Problem: For this exercise, repeat exactly the lines below starting at the line holding "black trapezoid: (307, 303)" and ending at the line holding "green ellipse: (222, 137)", both included, with no extra lines and no pictures.
:::
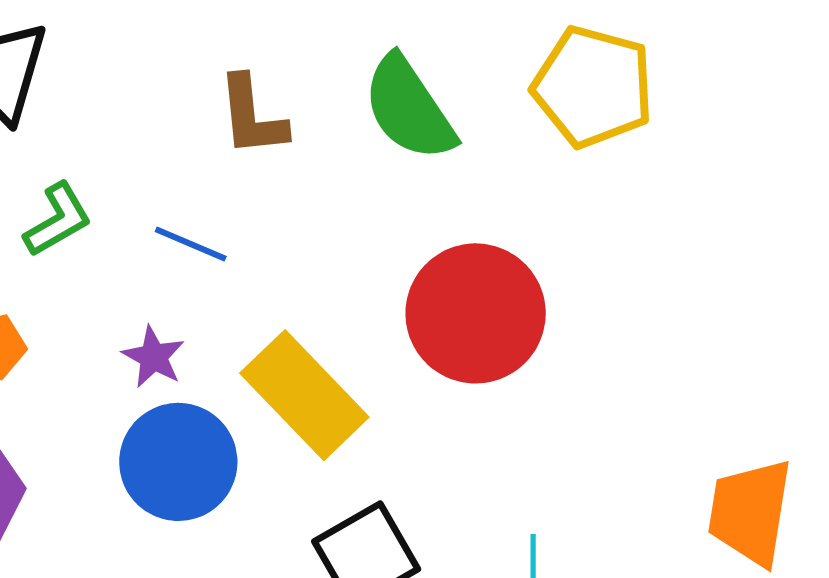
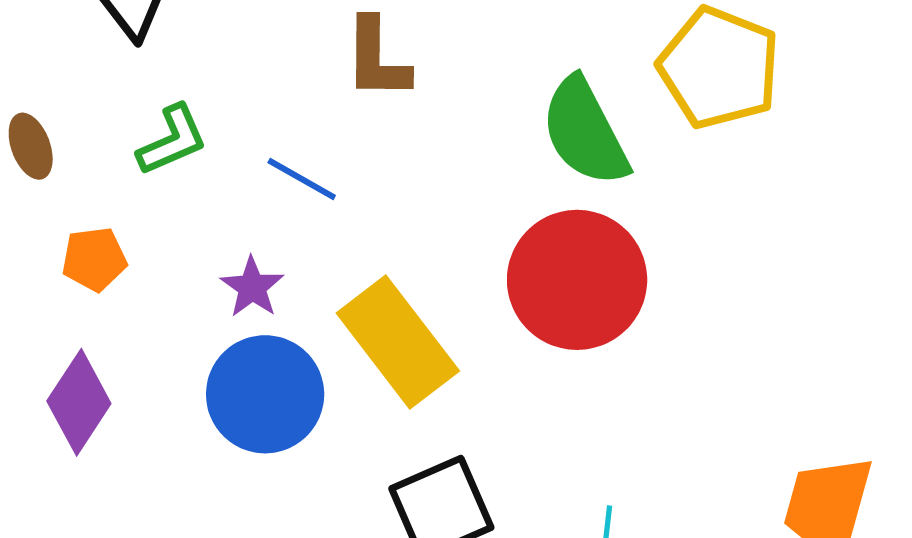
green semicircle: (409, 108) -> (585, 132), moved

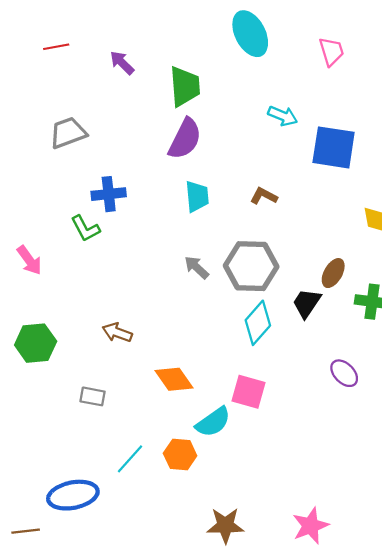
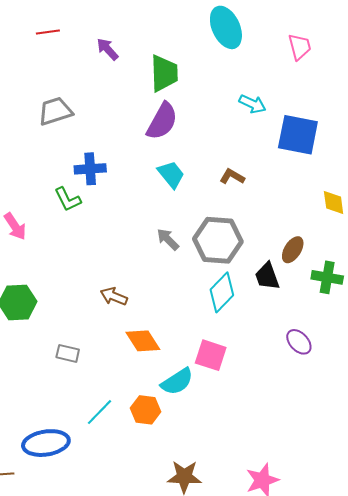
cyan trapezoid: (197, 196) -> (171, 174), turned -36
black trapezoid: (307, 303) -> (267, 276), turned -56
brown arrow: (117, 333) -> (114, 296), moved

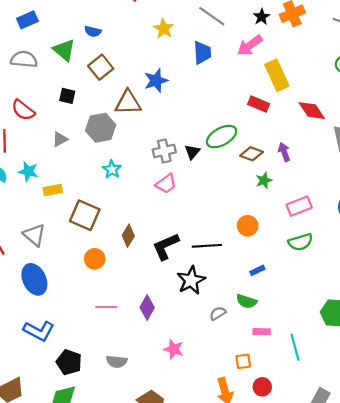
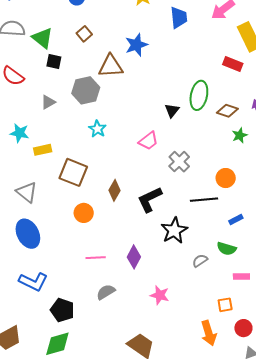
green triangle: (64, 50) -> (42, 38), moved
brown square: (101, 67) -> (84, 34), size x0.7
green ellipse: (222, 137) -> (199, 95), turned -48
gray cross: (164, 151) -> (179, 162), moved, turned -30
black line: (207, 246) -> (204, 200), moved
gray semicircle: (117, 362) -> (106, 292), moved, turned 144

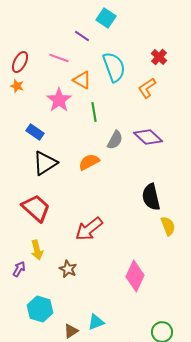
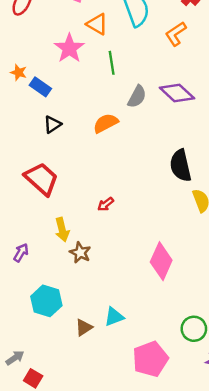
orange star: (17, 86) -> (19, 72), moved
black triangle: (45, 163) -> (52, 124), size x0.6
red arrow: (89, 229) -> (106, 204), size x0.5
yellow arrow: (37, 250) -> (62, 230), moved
:::
Solution to this problem:
black trapezoid: (307, 303) -> (267, 276), turned -56
brown arrow: (117, 333) -> (114, 296), moved

green triangle: (64, 50) -> (42, 38), moved
brown square: (101, 67) -> (84, 34), size x0.7
green ellipse: (222, 137) -> (199, 95), turned -48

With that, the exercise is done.